= What is being asked =
Nothing below is to be printed except the lines between the line holding "purple phone: none" and the line holding "blue cactus: [143,190,183,242]", inclusive, each exactly as it appears.

-- Data to process follows --

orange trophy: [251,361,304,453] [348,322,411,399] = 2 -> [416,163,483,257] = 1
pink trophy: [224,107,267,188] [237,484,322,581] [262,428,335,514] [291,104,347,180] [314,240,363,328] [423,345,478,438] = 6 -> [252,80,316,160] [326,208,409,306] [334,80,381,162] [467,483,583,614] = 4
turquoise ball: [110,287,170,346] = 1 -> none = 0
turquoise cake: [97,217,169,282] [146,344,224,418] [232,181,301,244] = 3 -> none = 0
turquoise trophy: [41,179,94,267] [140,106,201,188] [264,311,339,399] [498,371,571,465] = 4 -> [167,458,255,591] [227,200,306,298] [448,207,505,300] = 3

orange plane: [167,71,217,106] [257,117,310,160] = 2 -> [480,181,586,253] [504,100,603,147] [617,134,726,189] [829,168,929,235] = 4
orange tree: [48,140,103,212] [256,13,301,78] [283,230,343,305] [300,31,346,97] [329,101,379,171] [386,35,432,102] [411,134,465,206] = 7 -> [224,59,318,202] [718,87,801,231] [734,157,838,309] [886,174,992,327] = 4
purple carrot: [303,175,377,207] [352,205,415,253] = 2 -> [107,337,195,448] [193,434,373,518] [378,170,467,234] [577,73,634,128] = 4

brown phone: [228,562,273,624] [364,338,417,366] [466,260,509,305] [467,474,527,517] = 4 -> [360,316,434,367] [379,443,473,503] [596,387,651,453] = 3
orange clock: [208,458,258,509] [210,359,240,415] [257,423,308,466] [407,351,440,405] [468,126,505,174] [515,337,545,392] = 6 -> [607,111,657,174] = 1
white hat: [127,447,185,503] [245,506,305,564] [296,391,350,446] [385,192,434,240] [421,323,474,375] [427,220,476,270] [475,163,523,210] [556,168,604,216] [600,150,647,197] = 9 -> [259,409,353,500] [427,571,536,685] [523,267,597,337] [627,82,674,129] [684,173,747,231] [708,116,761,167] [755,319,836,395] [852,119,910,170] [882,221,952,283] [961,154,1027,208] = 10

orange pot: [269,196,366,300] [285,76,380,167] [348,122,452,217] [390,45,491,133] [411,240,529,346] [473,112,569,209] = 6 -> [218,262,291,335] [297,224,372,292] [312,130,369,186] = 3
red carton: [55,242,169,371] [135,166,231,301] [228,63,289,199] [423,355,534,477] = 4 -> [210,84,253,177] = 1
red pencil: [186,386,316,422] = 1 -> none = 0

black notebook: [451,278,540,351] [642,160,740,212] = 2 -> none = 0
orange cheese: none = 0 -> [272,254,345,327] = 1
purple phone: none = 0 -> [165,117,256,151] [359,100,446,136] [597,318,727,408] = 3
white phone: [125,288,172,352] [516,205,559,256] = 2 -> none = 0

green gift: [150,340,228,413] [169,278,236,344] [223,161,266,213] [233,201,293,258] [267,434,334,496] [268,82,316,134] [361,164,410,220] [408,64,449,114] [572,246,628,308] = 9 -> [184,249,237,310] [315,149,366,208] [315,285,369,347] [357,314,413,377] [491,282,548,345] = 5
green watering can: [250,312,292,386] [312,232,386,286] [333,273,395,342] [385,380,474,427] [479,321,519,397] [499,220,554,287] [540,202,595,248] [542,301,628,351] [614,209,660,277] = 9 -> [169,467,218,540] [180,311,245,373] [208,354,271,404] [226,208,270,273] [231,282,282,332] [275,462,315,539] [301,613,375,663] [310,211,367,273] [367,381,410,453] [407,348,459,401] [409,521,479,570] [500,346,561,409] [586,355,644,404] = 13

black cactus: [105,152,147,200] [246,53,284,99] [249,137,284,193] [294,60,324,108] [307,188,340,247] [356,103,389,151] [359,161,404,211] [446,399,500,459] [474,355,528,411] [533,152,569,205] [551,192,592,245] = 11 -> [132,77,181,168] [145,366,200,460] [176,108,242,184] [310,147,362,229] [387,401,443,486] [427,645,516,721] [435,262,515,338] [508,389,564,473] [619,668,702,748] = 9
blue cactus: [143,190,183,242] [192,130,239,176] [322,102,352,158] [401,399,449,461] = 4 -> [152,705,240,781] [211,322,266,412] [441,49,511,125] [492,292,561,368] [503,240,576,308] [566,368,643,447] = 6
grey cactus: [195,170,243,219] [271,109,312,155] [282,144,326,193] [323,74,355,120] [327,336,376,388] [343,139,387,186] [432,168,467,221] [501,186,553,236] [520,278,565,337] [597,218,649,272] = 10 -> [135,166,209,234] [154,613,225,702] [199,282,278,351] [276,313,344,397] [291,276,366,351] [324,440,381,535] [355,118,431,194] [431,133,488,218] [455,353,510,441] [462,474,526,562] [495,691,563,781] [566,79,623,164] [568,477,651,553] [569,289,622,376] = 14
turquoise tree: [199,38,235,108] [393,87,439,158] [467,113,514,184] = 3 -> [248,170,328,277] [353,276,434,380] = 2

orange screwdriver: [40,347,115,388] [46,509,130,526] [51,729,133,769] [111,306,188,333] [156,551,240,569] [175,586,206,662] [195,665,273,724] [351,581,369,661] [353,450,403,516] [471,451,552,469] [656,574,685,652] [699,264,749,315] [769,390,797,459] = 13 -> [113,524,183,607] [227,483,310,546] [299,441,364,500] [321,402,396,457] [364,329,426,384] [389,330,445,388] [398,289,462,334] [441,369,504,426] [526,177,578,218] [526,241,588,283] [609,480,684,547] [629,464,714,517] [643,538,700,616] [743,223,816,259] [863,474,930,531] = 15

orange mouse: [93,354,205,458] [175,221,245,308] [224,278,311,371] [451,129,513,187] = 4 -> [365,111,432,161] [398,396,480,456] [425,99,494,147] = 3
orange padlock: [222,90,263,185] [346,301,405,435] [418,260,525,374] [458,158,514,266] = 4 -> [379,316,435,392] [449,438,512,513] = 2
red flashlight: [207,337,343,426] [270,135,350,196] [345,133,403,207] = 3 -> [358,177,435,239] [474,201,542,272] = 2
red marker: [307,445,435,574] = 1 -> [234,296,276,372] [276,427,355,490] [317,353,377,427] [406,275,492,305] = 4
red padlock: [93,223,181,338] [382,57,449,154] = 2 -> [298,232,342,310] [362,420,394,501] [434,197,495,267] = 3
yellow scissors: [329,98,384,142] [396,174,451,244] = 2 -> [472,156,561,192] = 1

-- Data to process concluded --

= Result =
purple phone: none = 0 -> [165,117,256,151] [359,100,446,136] [597,318,727,408] = 3
white phone: [125,288,172,352] [516,205,559,256] = 2 -> none = 0

green gift: [150,340,228,413] [169,278,236,344] [223,161,266,213] [233,201,293,258] [267,434,334,496] [268,82,316,134] [361,164,410,220] [408,64,449,114] [572,246,628,308] = 9 -> [184,249,237,310] [315,149,366,208] [315,285,369,347] [357,314,413,377] [491,282,548,345] = 5
green watering can: [250,312,292,386] [312,232,386,286] [333,273,395,342] [385,380,474,427] [479,321,519,397] [499,220,554,287] [540,202,595,248] [542,301,628,351] [614,209,660,277] = 9 -> [169,467,218,540] [180,311,245,373] [208,354,271,404] [226,208,270,273] [231,282,282,332] [275,462,315,539] [301,613,375,663] [310,211,367,273] [367,381,410,453] [407,348,459,401] [409,521,479,570] [500,346,561,409] [586,355,644,404] = 13

black cactus: [105,152,147,200] [246,53,284,99] [249,137,284,193] [294,60,324,108] [307,188,340,247] [356,103,389,151] [359,161,404,211] [446,399,500,459] [474,355,528,411] [533,152,569,205] [551,192,592,245] = 11 -> [132,77,181,168] [145,366,200,460] [176,108,242,184] [310,147,362,229] [387,401,443,486] [427,645,516,721] [435,262,515,338] [508,389,564,473] [619,668,702,748] = 9
blue cactus: [143,190,183,242] [192,130,239,176] [322,102,352,158] [401,399,449,461] = 4 -> [152,705,240,781] [211,322,266,412] [441,49,511,125] [492,292,561,368] [503,240,576,308] [566,368,643,447] = 6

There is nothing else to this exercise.